## Items from a data source
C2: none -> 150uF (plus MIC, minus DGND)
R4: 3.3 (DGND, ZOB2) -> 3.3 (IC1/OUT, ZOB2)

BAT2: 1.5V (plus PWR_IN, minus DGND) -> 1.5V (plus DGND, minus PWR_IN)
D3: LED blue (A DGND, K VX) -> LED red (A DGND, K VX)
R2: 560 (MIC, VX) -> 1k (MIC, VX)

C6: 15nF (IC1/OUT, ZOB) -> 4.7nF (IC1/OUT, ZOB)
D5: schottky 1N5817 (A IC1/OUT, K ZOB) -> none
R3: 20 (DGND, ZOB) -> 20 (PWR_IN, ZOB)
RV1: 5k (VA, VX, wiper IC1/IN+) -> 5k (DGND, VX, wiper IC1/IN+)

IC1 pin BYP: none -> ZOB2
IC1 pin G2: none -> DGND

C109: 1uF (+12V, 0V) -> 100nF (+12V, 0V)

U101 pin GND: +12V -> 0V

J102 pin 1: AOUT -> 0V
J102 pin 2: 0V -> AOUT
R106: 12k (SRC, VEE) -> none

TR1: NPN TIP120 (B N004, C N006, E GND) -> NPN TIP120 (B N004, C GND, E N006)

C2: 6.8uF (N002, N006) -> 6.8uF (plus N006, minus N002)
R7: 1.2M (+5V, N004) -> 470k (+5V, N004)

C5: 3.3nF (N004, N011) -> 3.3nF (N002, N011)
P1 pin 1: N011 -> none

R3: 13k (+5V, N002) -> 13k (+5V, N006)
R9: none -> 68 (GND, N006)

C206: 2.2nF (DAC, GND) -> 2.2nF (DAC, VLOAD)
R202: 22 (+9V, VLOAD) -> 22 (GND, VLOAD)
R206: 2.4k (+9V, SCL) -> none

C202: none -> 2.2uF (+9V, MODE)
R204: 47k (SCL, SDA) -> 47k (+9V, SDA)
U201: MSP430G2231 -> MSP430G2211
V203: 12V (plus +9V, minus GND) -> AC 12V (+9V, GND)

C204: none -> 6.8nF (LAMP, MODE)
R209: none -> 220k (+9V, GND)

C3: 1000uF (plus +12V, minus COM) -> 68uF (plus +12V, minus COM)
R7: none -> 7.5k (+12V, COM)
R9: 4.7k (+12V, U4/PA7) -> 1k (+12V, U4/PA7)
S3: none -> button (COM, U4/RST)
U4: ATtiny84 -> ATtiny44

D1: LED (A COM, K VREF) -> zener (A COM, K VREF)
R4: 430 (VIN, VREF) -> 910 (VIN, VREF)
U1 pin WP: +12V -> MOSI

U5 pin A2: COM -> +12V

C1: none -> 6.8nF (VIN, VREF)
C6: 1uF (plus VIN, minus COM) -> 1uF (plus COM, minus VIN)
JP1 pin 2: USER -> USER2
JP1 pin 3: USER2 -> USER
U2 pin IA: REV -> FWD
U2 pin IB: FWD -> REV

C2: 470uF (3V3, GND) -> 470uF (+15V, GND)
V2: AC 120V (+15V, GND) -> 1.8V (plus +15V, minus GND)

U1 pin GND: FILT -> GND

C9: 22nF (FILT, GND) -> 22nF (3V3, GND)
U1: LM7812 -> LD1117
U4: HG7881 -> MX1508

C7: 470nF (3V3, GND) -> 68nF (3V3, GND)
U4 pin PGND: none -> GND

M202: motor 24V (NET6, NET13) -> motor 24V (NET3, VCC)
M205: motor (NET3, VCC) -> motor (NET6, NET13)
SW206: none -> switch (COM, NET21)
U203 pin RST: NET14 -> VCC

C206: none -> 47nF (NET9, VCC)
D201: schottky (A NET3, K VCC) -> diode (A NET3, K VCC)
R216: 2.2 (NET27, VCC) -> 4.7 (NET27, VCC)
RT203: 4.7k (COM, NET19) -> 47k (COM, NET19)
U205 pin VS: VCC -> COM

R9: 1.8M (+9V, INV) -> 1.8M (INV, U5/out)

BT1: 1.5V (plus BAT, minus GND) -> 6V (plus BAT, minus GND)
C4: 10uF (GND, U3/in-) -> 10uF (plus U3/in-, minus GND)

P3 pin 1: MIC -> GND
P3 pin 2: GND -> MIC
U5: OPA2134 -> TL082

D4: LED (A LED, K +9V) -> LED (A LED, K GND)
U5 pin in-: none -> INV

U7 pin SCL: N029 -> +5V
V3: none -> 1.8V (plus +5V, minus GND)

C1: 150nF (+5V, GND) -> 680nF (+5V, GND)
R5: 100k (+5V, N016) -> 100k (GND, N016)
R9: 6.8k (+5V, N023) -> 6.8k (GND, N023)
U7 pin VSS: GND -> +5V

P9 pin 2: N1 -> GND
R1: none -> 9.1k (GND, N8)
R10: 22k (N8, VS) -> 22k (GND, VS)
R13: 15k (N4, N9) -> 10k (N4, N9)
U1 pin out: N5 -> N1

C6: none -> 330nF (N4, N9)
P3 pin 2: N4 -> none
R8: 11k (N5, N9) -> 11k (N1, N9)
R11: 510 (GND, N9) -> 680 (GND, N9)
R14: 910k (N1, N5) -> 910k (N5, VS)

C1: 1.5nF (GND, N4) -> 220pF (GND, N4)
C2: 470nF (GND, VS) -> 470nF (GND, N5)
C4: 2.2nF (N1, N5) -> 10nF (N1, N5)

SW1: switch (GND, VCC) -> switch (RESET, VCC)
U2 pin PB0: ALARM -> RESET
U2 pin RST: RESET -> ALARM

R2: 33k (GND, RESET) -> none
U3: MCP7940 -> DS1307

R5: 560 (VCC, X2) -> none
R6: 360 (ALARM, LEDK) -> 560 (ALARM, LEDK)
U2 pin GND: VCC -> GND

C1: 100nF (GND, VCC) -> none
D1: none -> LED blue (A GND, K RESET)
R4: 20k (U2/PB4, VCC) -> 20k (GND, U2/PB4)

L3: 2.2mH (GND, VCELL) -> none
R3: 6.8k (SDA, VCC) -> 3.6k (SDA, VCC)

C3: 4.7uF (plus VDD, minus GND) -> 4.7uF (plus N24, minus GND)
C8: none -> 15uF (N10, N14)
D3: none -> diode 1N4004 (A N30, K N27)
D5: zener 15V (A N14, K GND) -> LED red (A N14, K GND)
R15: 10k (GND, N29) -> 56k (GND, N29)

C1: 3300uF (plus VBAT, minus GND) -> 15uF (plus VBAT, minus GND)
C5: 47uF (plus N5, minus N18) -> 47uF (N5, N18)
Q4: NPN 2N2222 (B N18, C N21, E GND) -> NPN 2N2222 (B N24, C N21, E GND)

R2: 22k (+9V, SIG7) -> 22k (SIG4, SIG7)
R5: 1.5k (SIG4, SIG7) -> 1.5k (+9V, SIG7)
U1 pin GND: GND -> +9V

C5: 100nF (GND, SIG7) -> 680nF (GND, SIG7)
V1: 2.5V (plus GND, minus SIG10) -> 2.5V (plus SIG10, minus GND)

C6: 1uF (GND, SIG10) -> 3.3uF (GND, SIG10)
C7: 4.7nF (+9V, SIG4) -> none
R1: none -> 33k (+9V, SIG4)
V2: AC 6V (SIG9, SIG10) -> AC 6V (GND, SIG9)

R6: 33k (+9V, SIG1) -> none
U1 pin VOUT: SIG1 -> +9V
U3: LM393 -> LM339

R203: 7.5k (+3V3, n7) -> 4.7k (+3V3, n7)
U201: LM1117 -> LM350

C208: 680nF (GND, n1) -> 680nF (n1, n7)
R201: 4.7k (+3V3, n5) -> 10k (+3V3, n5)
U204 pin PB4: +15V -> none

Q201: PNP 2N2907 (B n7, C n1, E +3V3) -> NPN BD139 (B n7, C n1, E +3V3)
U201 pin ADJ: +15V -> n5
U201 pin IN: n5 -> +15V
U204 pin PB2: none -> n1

## Required action
Write out the records exactly, starting at the first line and stopping after the line that contains "TR1: NPN TIP120".

## Written solution
C2: none -> 150uF (plus MIC, minus DGND)
R4: 3.3 (DGND, ZOB2) -> 3.3 (IC1/OUT, ZOB2)

BAT2: 1.5V (plus PWR_IN, minus DGND) -> 1.5V (plus DGND, minus PWR_IN)
D3: LED blue (A DGND, K VX) -> LED red (A DGND, K VX)
R2: 560 (MIC, VX) -> 1k (MIC, VX)

C6: 15nF (IC1/OUT, ZOB) -> 4.7nF (IC1/OUT, ZOB)
D5: schottky 1N5817 (A IC1/OUT, K ZOB) -> none
R3: 20 (DGND, ZOB) -> 20 (PWR_IN, ZOB)
RV1: 5k (VA, VX, wiper IC1/IN+) -> 5k (DGND, VX, wiper IC1/IN+)

IC1 pin BYP: none -> ZOB2
IC1 pin G2: none -> DGND

C109: 1uF (+12V, 0V) -> 100nF (+12V, 0V)

U101 pin GND: +12V -> 0V

J102 pin 1: AOUT -> 0V
J102 pin 2: 0V -> AOUT
R106: 12k (SRC, VEE) -> none

TR1: NPN TIP120 (B N004, C N006, E GND) -> NPN TIP120 (B N004, C GND, E N006)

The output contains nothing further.